WHAT IS REQUIRED - Among the lines below, copy exactly those from the one with "(80 246 41 43)" through the one with "- glasses (red) (446 152 63 56)", counting both ends.
╭─ INFORMATION SUPPLIED
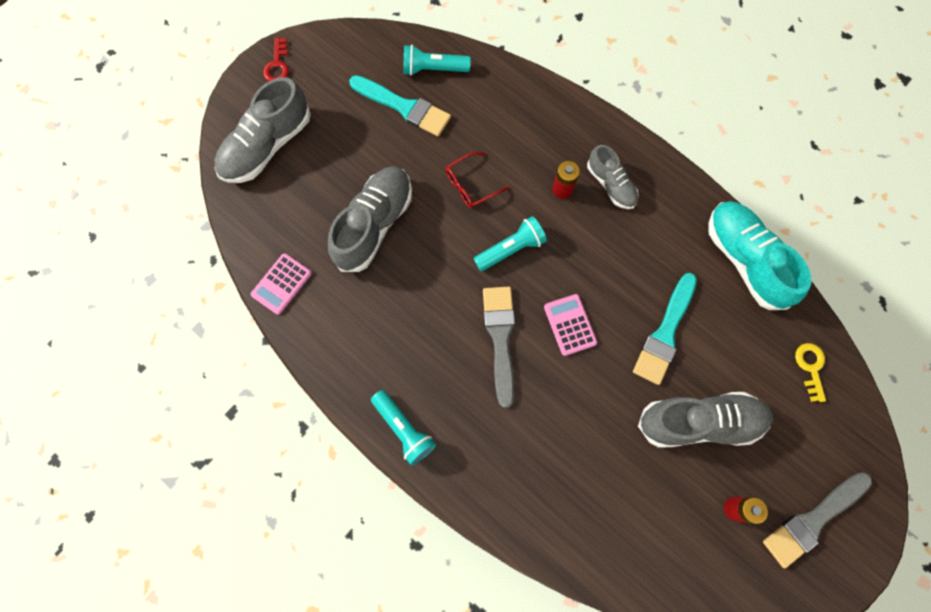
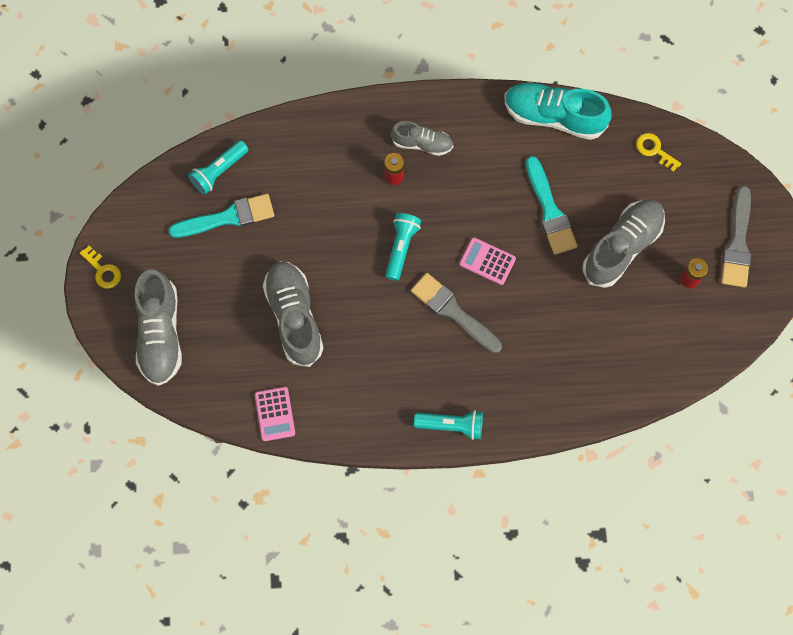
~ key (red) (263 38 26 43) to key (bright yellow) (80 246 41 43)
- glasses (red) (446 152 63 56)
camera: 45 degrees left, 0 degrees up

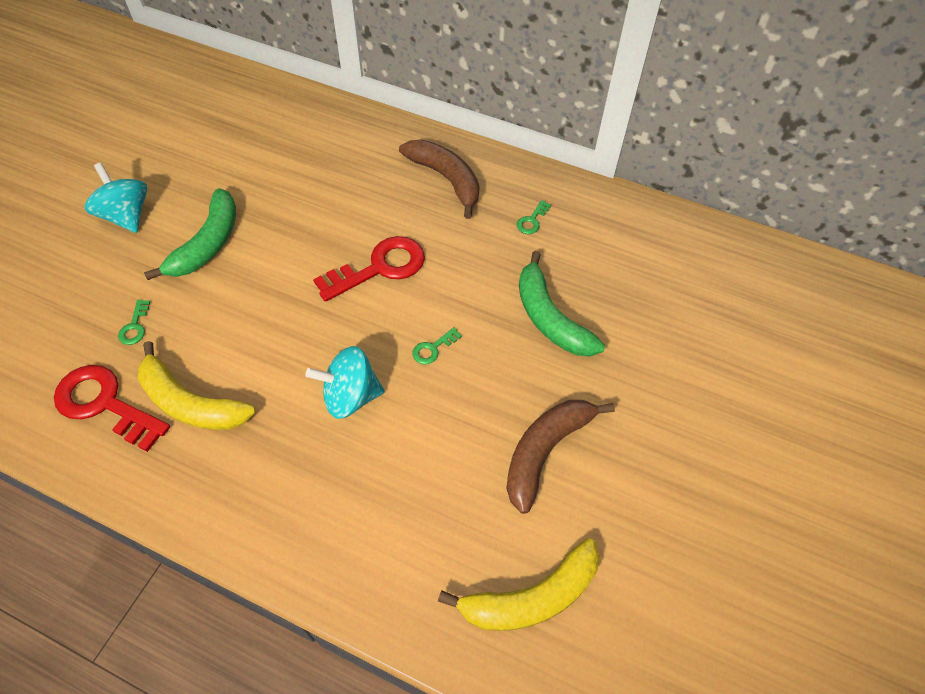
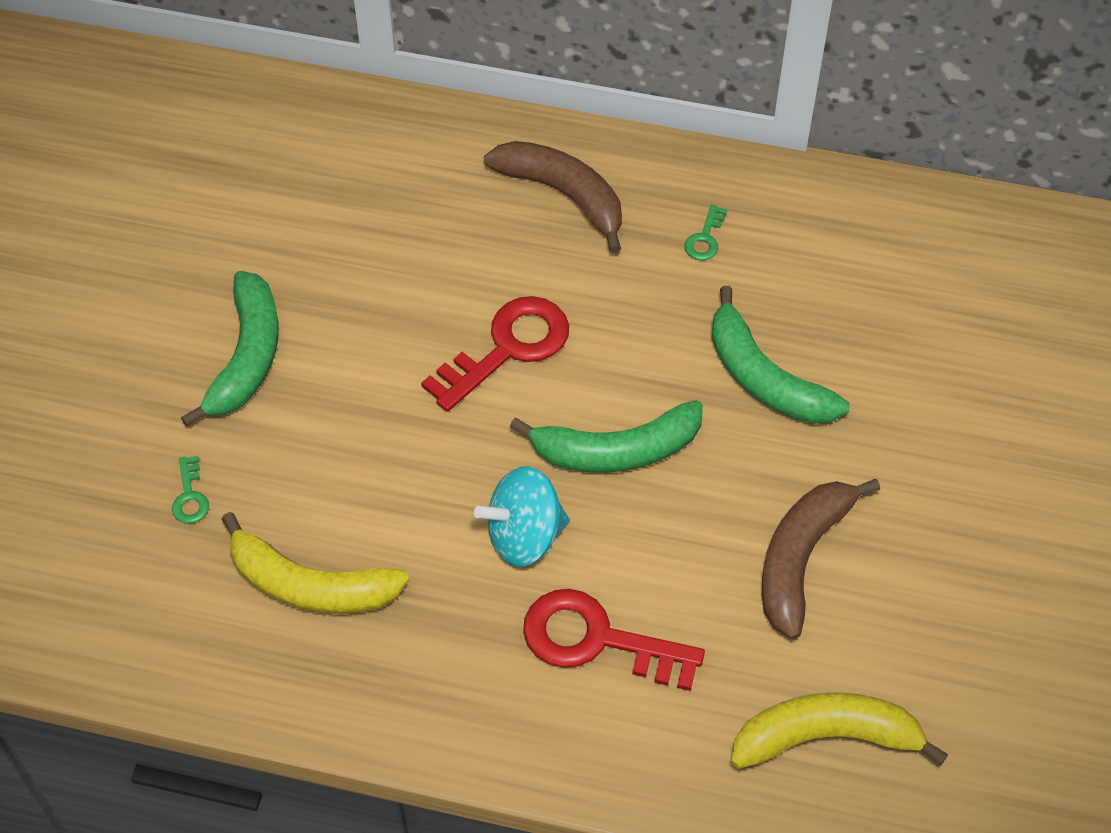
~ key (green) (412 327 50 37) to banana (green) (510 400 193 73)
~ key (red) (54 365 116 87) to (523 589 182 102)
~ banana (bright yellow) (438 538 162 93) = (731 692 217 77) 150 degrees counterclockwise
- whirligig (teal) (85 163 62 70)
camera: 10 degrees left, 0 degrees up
╰─
╭─ INFORMATION SUPPLIED
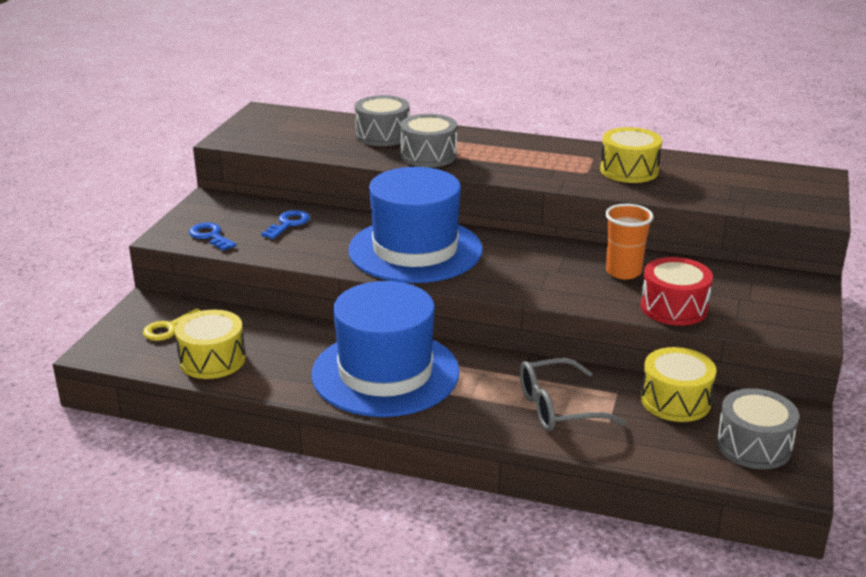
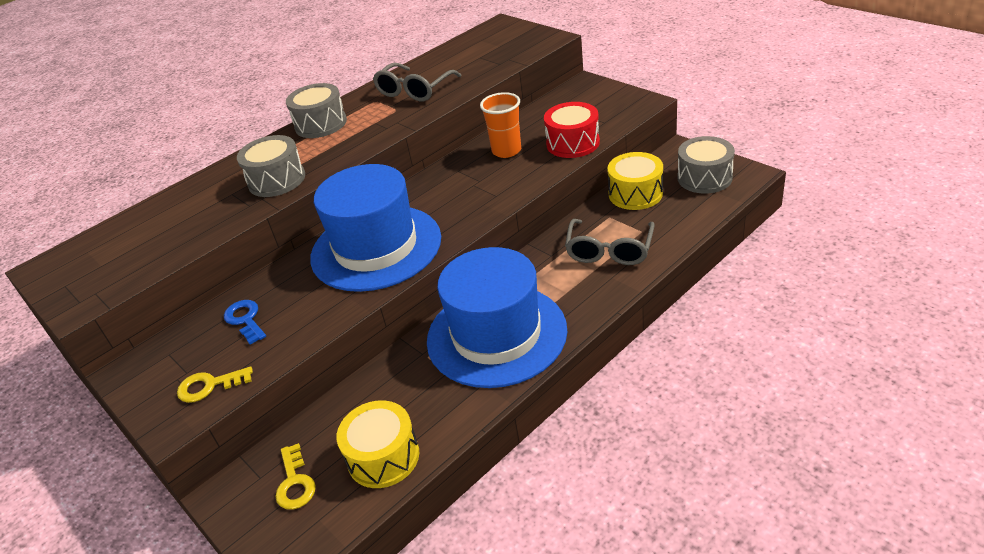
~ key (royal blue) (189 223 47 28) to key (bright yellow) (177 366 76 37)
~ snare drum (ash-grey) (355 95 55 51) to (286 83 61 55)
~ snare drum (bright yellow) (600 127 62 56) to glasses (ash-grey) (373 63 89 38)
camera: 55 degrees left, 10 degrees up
╰─
╭─ INFORMATION SUPPLIED
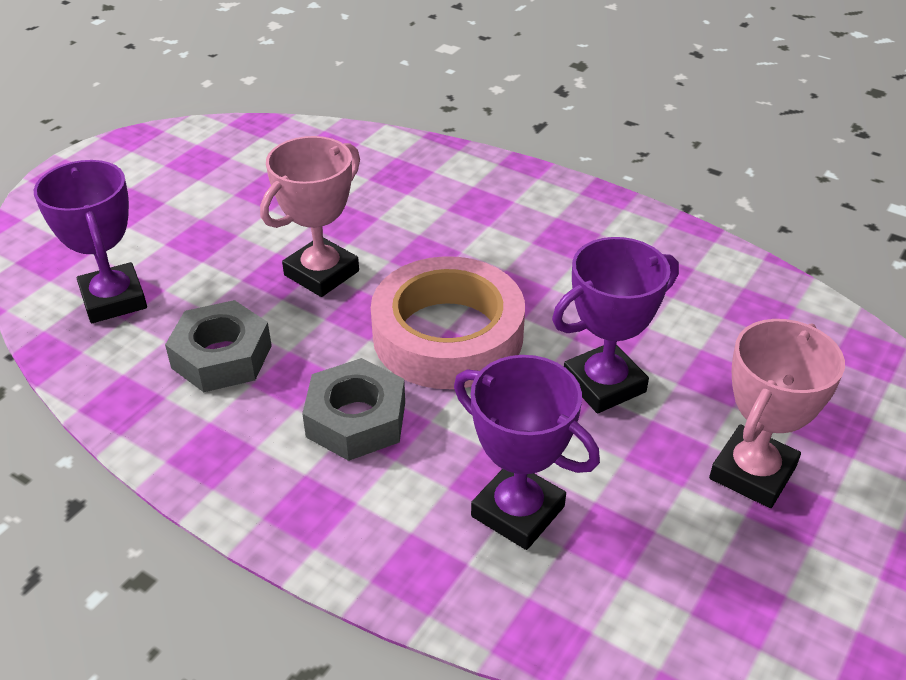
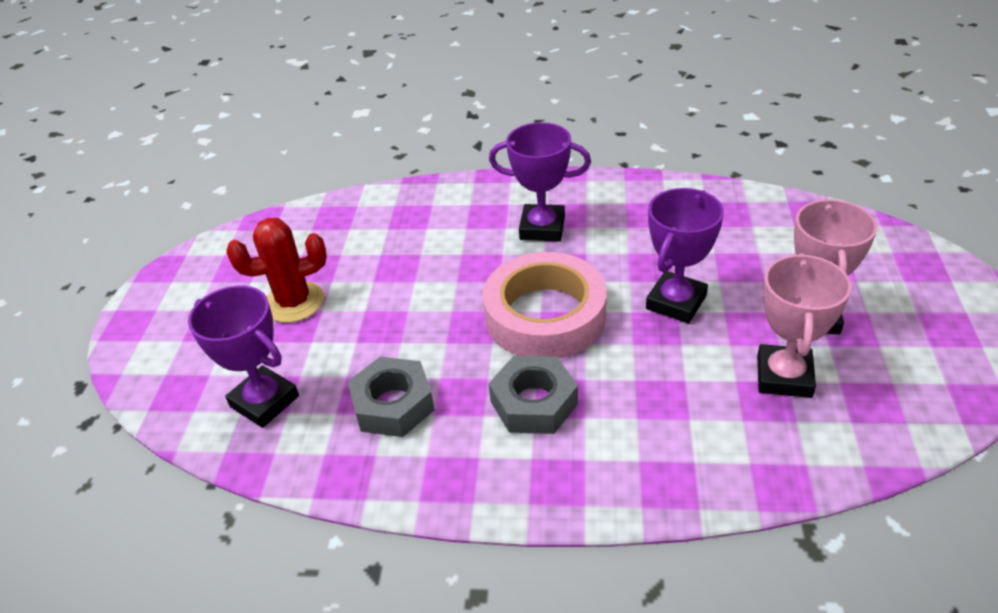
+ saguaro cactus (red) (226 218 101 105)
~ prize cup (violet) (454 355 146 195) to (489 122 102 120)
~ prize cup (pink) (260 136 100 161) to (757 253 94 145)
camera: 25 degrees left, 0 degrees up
╰─
TASK ANSWER -
~ key (red) (263 38 26 43) to key (bright yellow) (80 246 41 43)
- glasses (red) (446 152 63 56)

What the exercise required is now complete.